EXCERPTED DATA:
================================

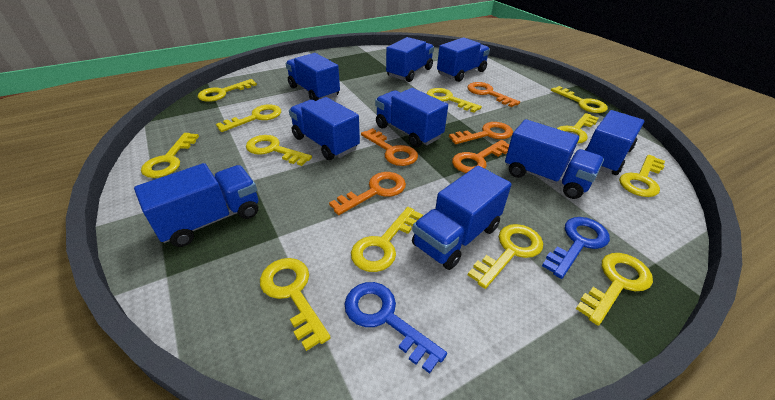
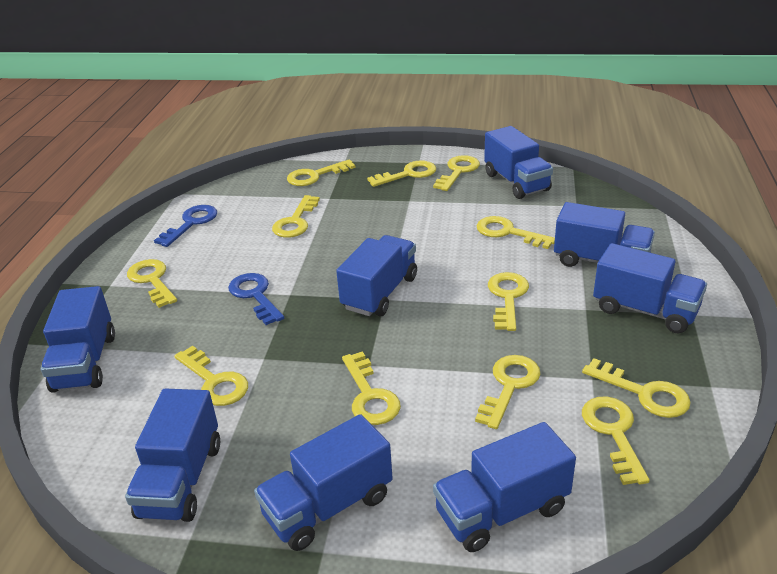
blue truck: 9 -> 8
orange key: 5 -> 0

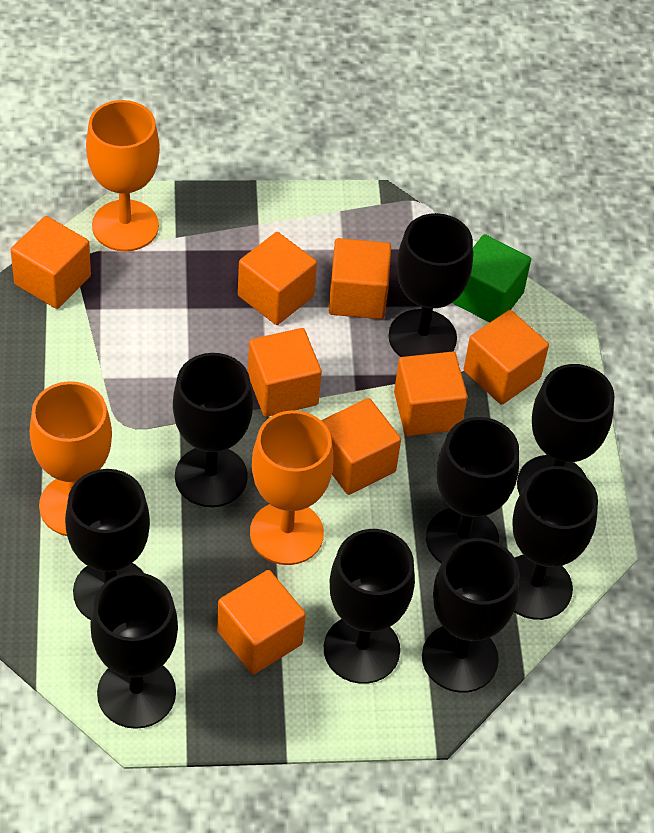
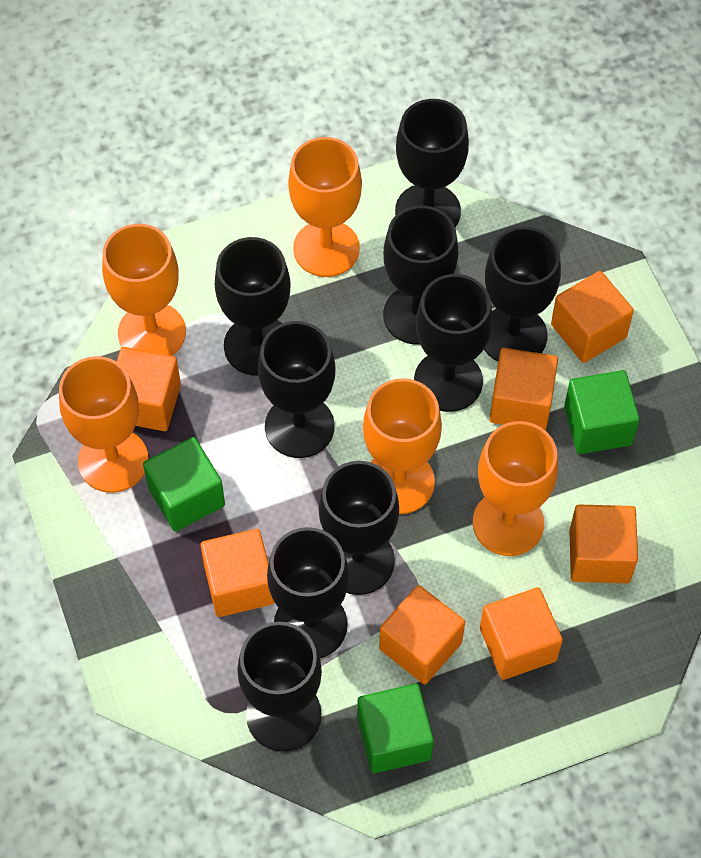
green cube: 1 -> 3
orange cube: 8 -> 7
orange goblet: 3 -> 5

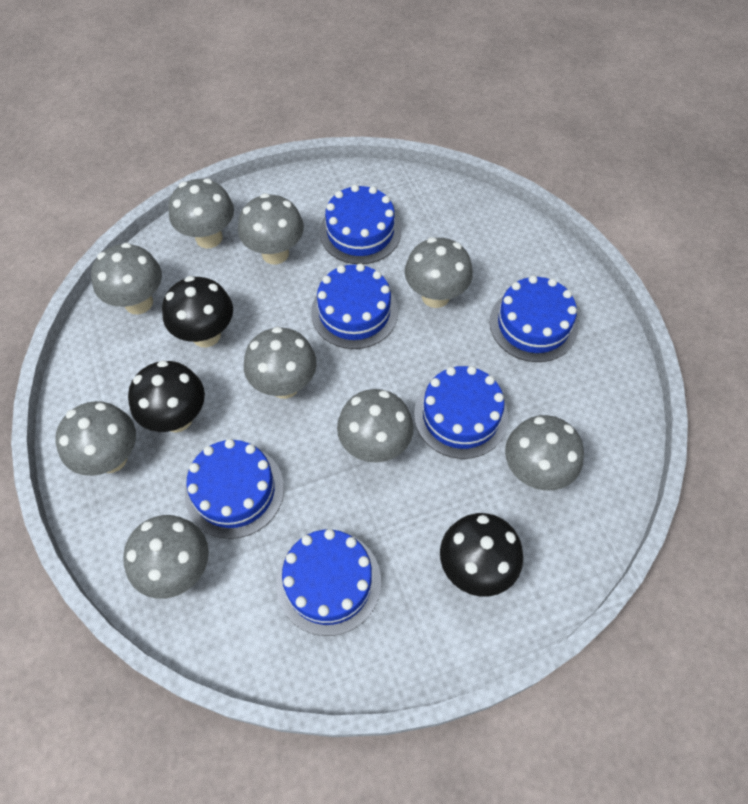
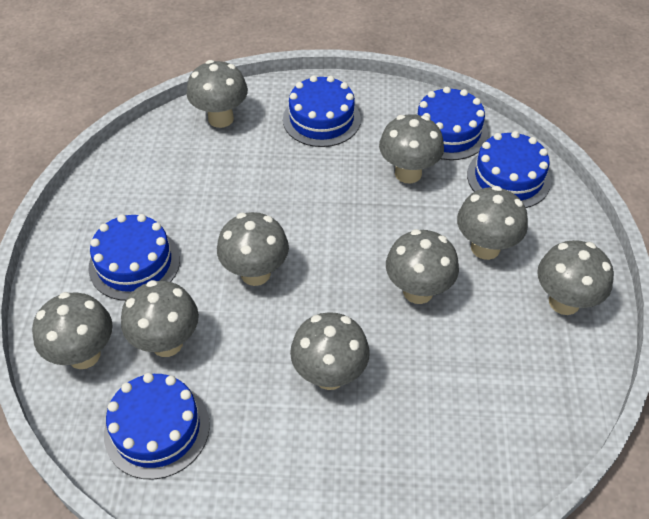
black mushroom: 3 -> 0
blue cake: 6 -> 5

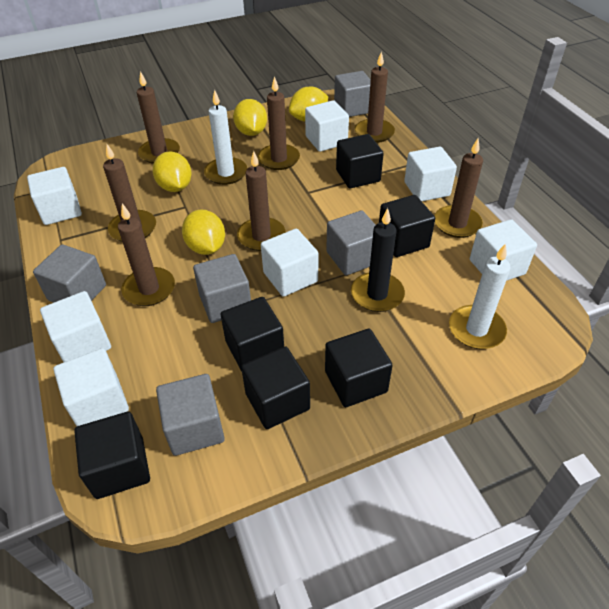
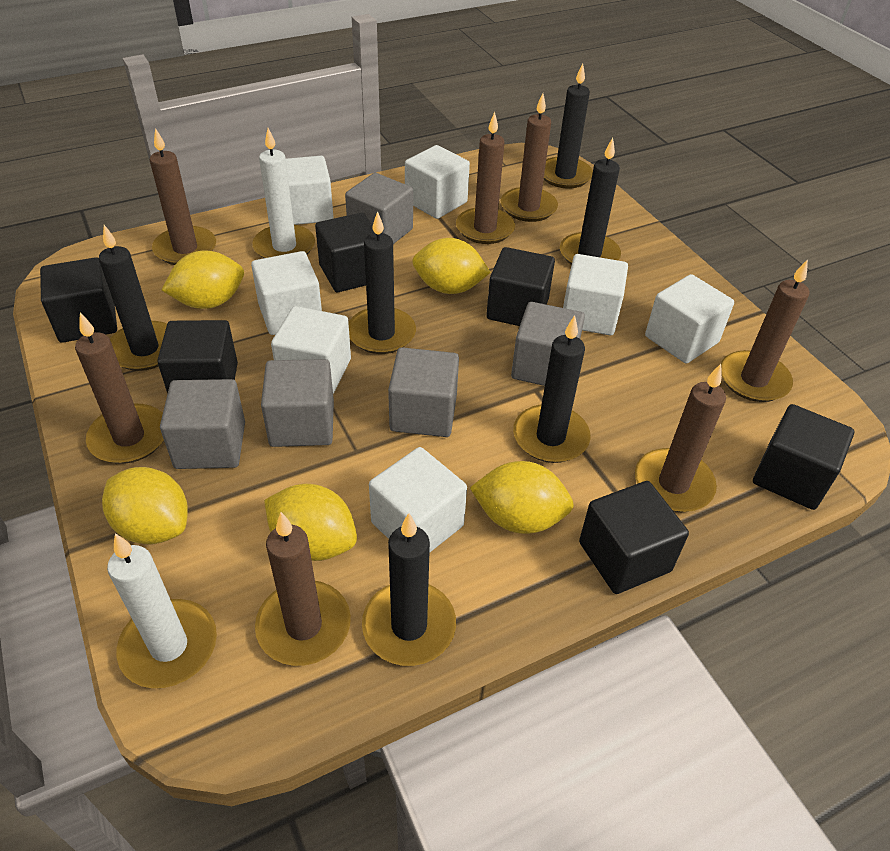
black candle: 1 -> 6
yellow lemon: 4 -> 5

================================

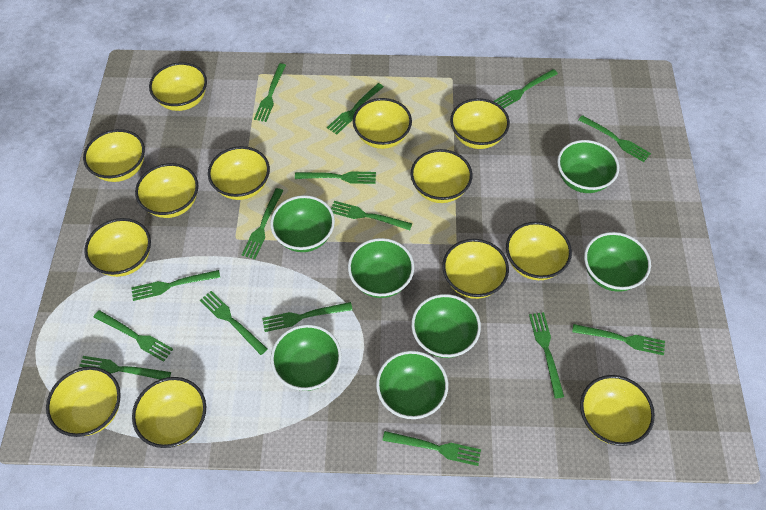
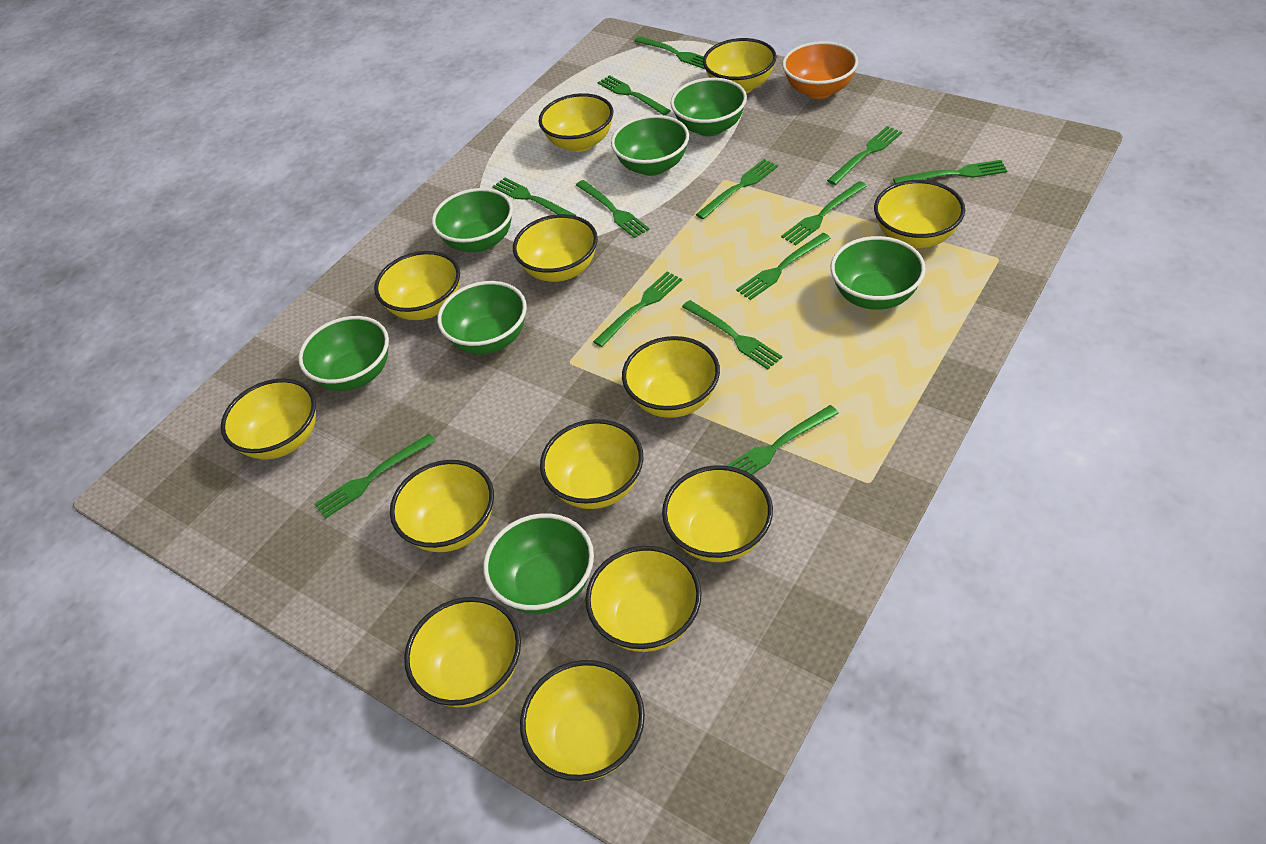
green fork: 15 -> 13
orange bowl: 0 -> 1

================================

ASSIGNMENT: Using the data above, transcribe exactly the lines between those containing "green cube: 1 -> 3" and "yellow lemon: 4 -> 5", inclusive, and leave every picture behind.

RESPONSE:
green cube: 1 -> 3
orange cube: 8 -> 7
orange goblet: 3 -> 5

black mushroom: 3 -> 0
blue cake: 6 -> 5

black candle: 1 -> 6
yellow lemon: 4 -> 5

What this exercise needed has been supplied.